## YOUR TASK
Within the records, how many lines hold the word "round"? State that number alone.

## Coordinate-based change listings
>>>>
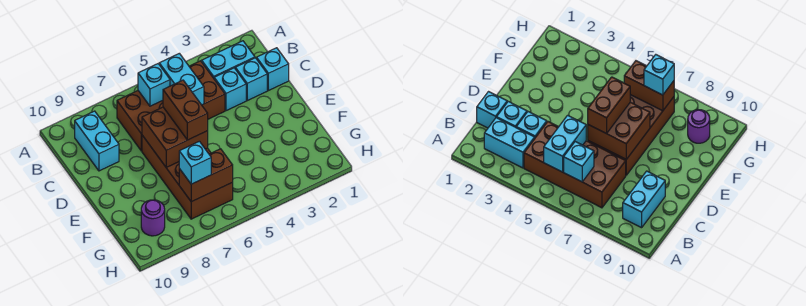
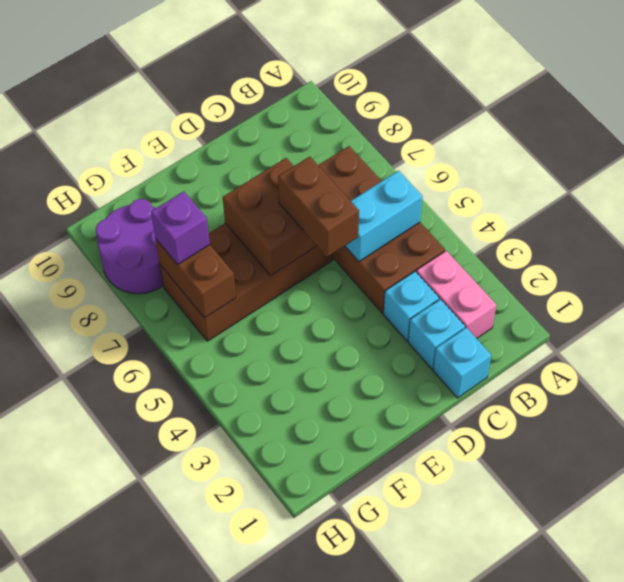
cyan brick B2:B3 level 1 -> pink brick B2:B3 level 1
cyan brick B6 level 2 -> none
cyan brick B9:C9 level 1 -> none
brown brick D6:E6 level 3 -> brown brick D5:D6 level 3
cyan brick G7 level 3 -> purple brick G7 level 3
purple round brick G9 level 1 -> purple round brick G8:H9 level 1

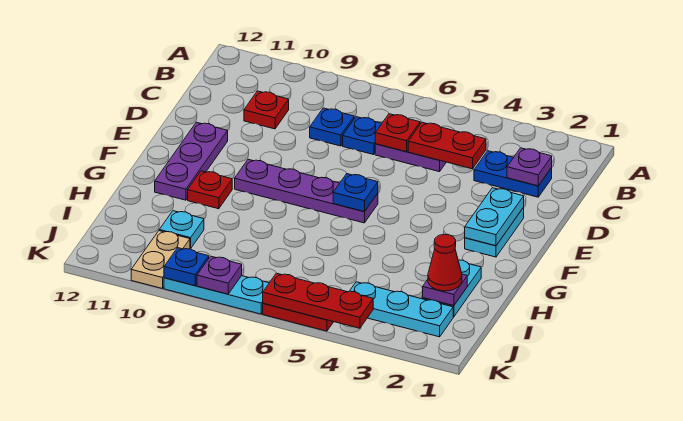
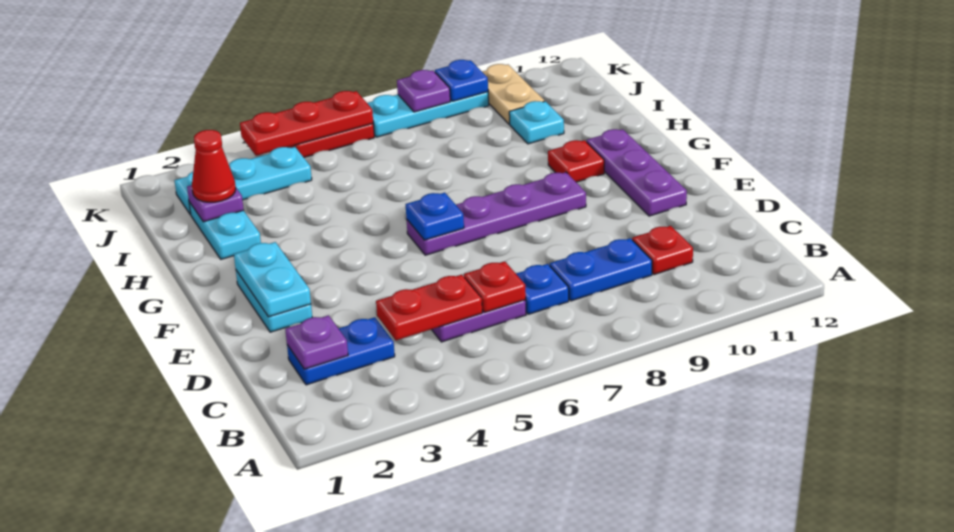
blue plate C8 level 1 -> blue plate C8:C9 level 1

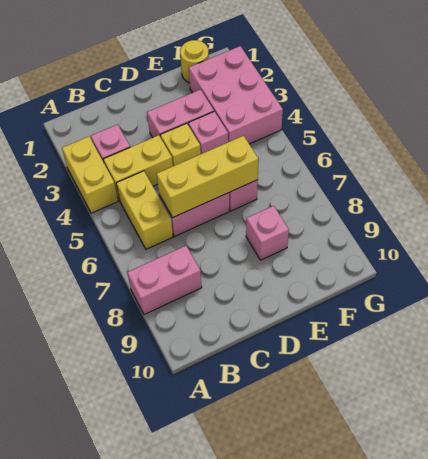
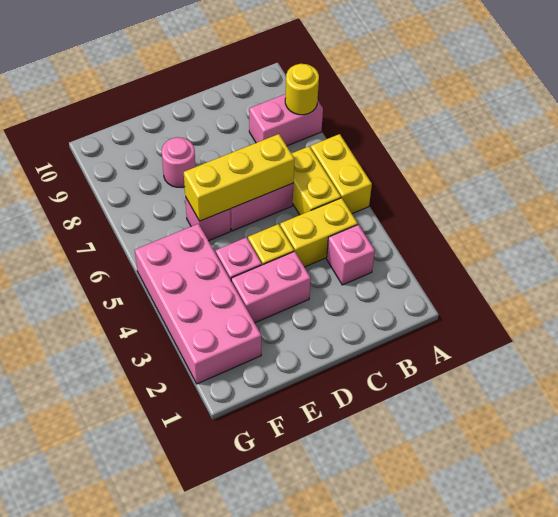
yellow brick A3:A4 level 1 -> yellow brick A5:A6 level 1
pink brick E8 level 1 -> pink round brick E8 level 1
yellow round brick F1 level 1 -> yellow round brick A8 level 2
pink brick F2:G4 level 1 -> pink brick F2:G5 level 1

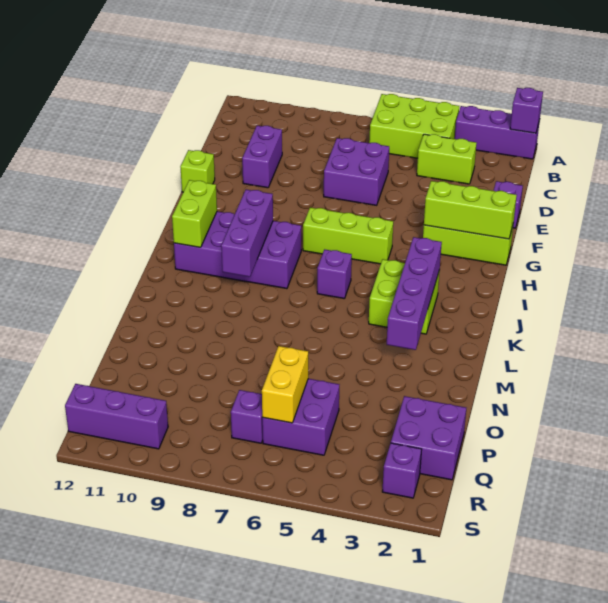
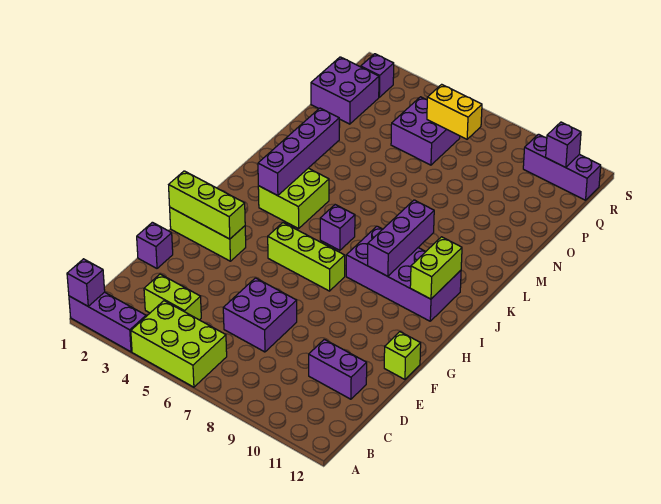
purple brick D10:E10 level 1 -> purple brick D10:D11 level 1
yellow brick P6:Q6 level 2 -> yellow brick Q6:Q7 level 2
purple brick Q7 level 1 -> purple brick R11 level 2

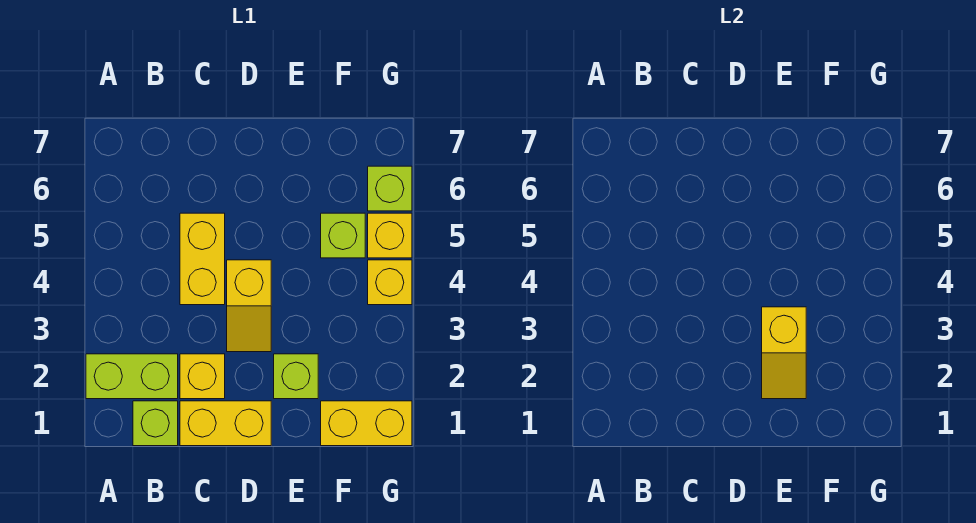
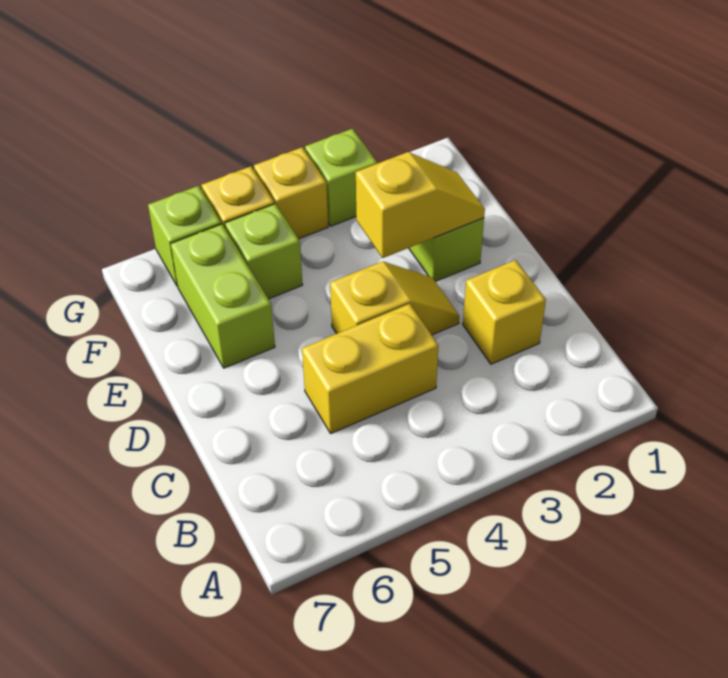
lime brick A2:B2 level 1 -> lime brick E6:F6 level 1
lime brick B1 level 1 -> lime brick G3 level 1
yellow brick C1:D1 level 1 -> none
yellow brick F1:G1 level 1 -> none

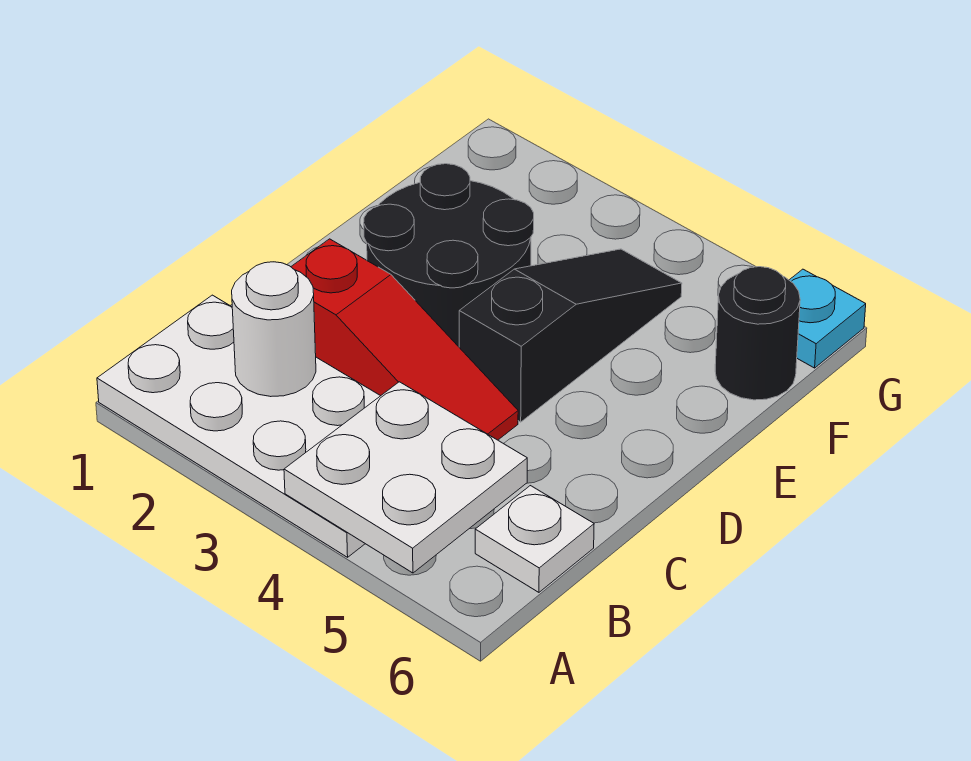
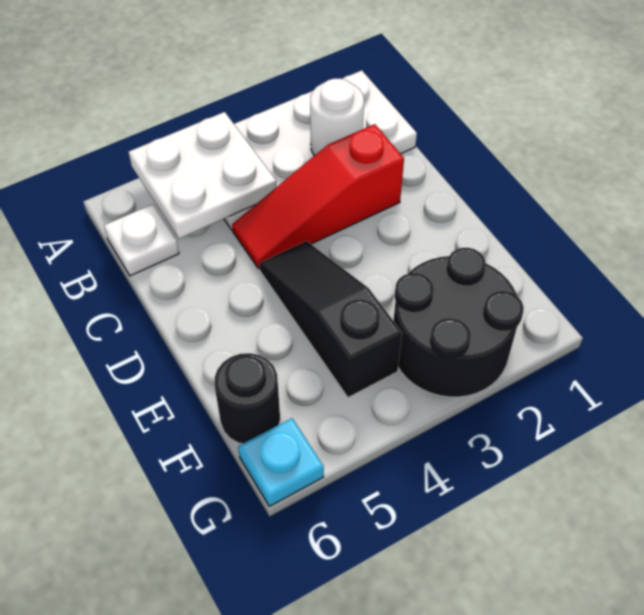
black round brick D2:E3 level 1 -> black round brick F2:G3 level 1
black slope D4:F4 level 1 top D -> black slope D4:F4 level 1 top F

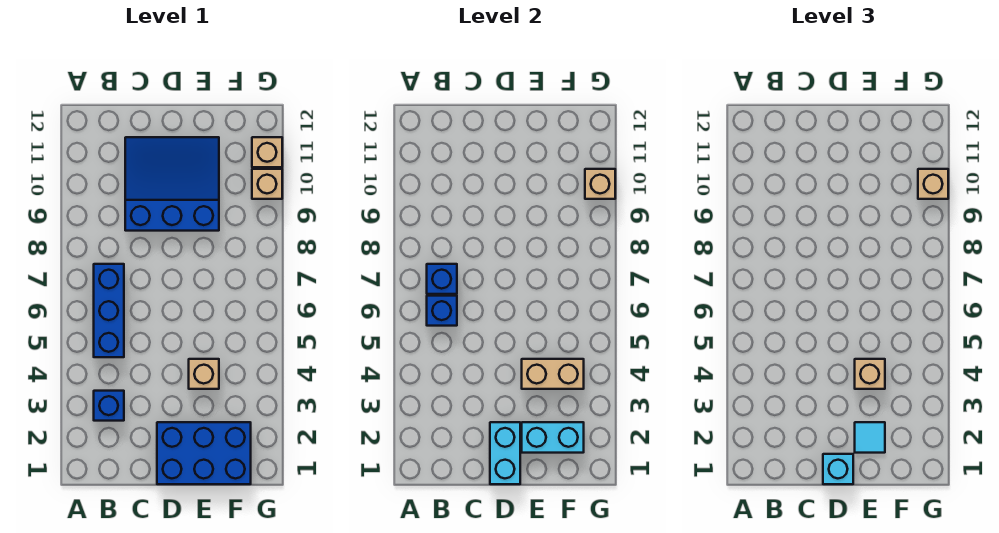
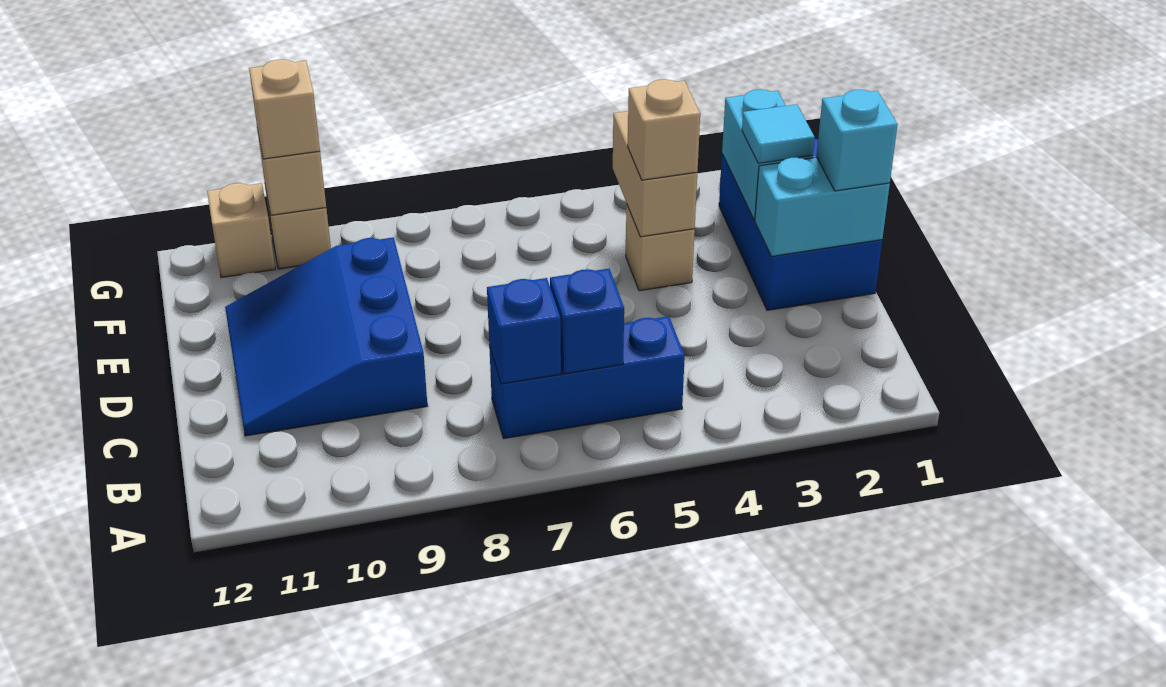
blue brick B3 level 1 -> none

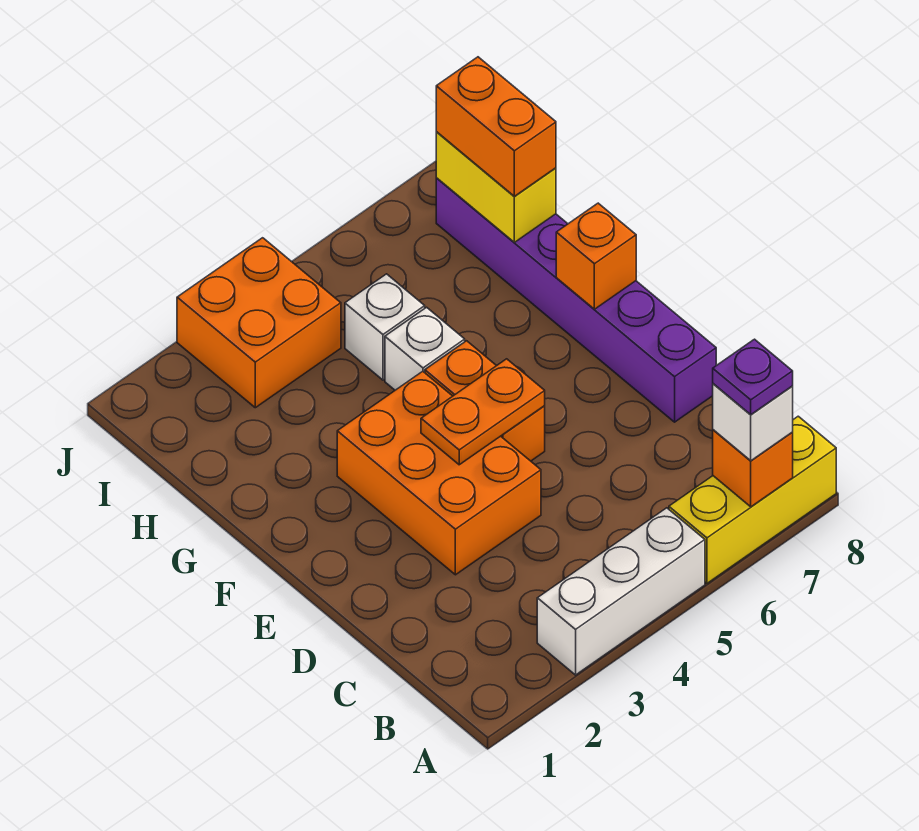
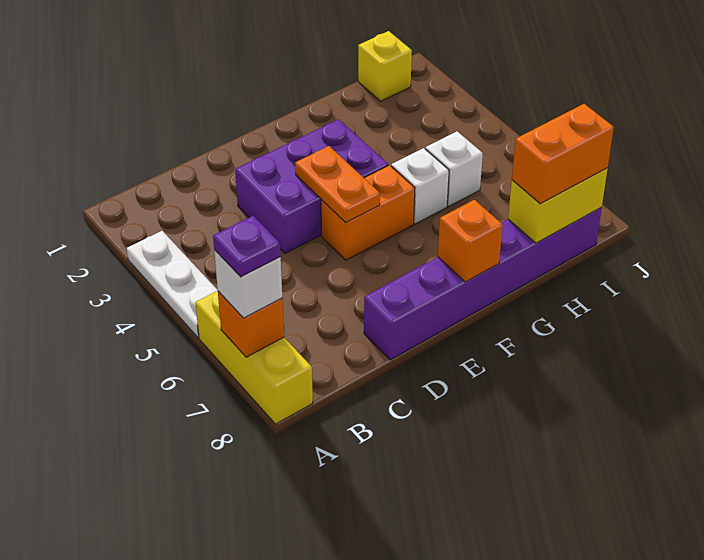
white brick A3:A5 level 1 -> white plate A3:A5 level 1
orange brick D3:F4 level 1 -> purple brick D3:F4 level 1
none -> yellow brick I1 level 1
orange brick I3:J4 level 1 -> none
<<<<
## RESPONSE TO THE EXERCISE
4